**** INFORMATION GIVEN
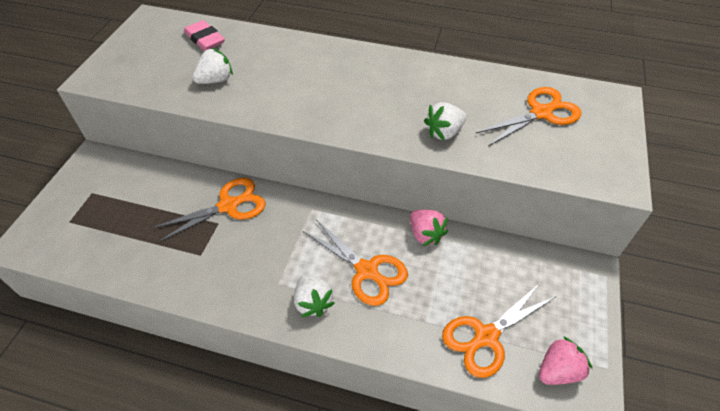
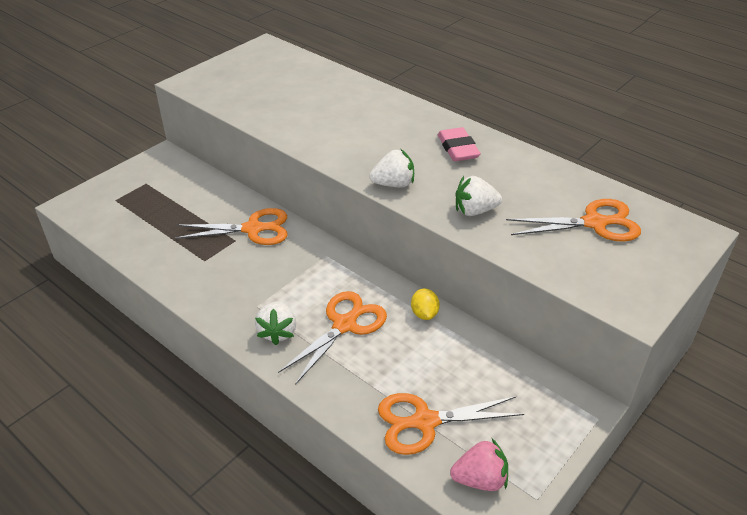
camera: 25 degrees right, 10 degrees down
(205, 39) = (302, 74): pink eraser -> pink eraser (458, 148)
(215, 80) = (289, 110): white strawberry -> white strawberry (393, 184)
(367, 271) = (345, 324): orange scissors -> orange scissors turned 120 degrees counterclockwise
(425, 234) = (424, 313): pink strawberry -> yellow lemon

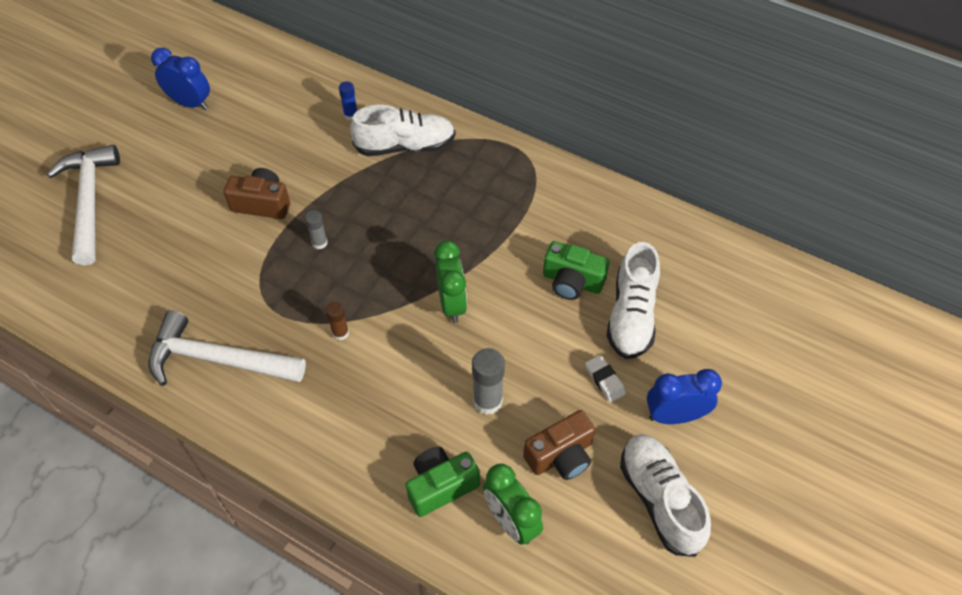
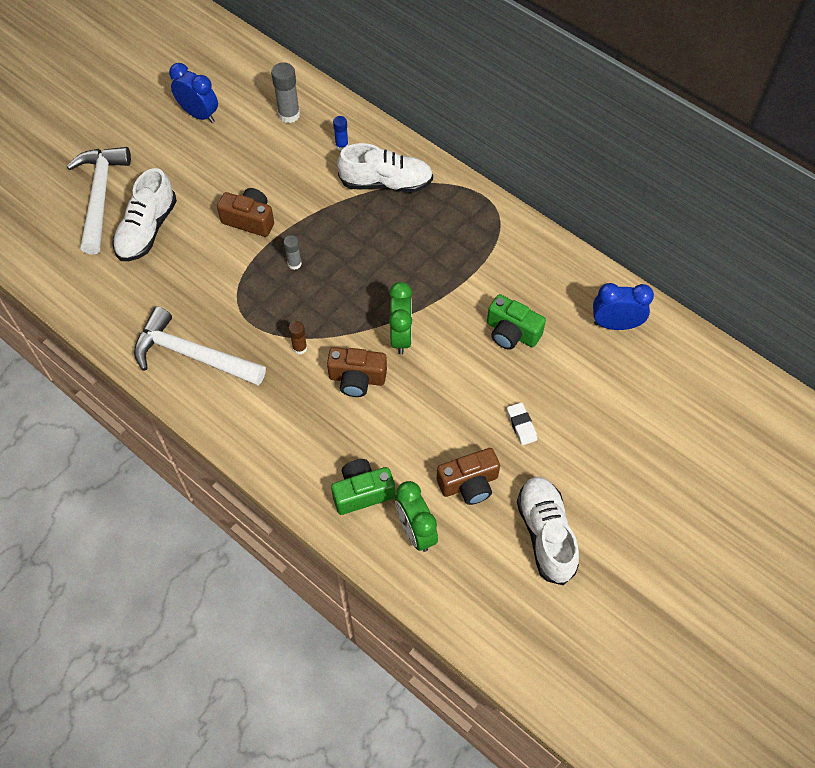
camera: 10 degrees right, 5 degrees up
(411, 357) = (357, 379): none -> brown camera
(487, 401) = (415, 427): grey glue stick -> grey glue stick (289, 115)
(631, 315) = (558, 371): white shoe -> white shoe (147, 230)
(674, 416) = (575, 466): blue clock -> blue clock (615, 324)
********
* WORK TO BE COMPLETED *
Without the pictures, write out every line above exactly as it appears.

* TASK ANSWER *
camera: 25 degrees right, 10 degrees down
(205, 39) = (302, 74): pink eraser -> pink eraser (458, 148)
(215, 80) = (289, 110): white strawberry -> white strawberry (393, 184)
(367, 271) = (345, 324): orange scissors -> orange scissors turned 120 degrees counterclockwise
(425, 234) = (424, 313): pink strawberry -> yellow lemon

camera: 10 degrees right, 5 degrees up
(411, 357) = (357, 379): none -> brown camera
(487, 401) = (415, 427): grey glue stick -> grey glue stick (289, 115)
(631, 315) = (558, 371): white shoe -> white shoe (147, 230)
(674, 416) = (575, 466): blue clock -> blue clock (615, 324)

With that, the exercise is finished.